Data below:
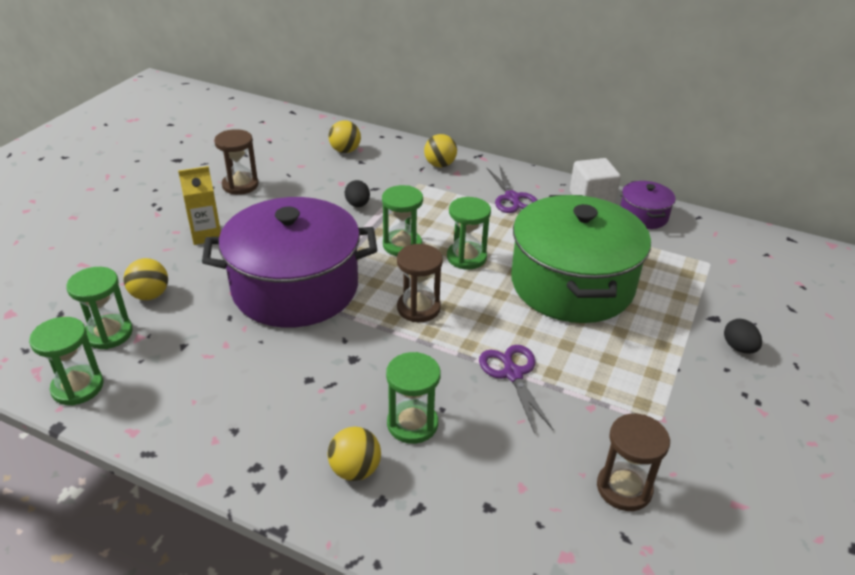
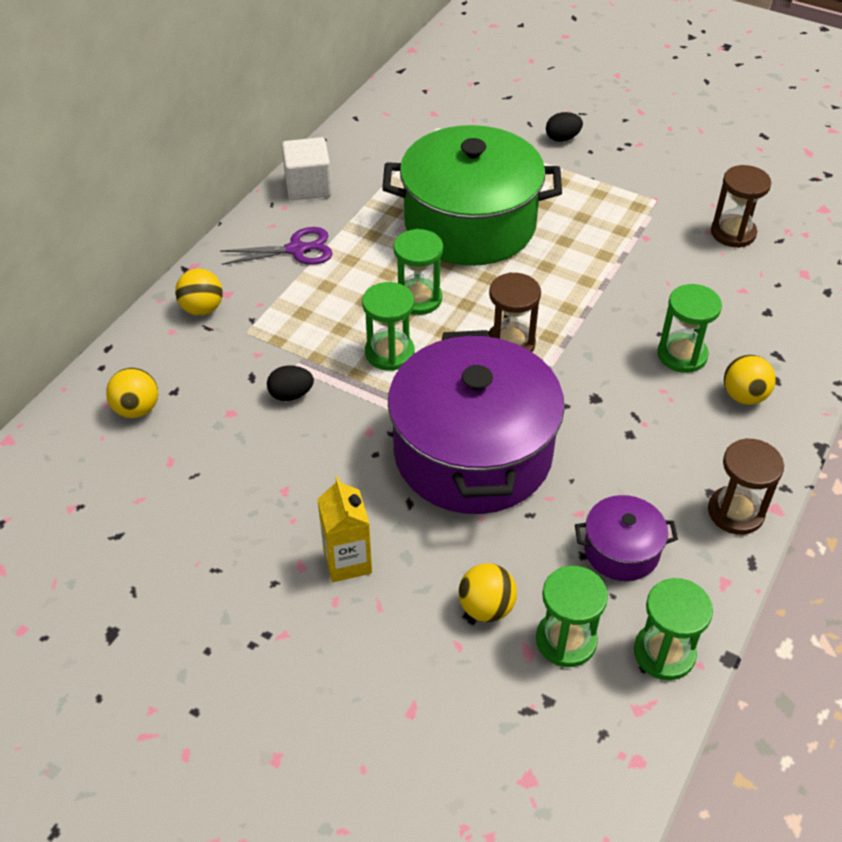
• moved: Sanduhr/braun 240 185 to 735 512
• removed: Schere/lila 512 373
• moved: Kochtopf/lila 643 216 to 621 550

What you have to do: Without the images, write out each line of the data verbatim.

Response to the task:
• moved: Sanduhr/braun 240 185 to 735 512
• removed: Schere/lila 512 373
• moved: Kochtopf/lila 643 216 to 621 550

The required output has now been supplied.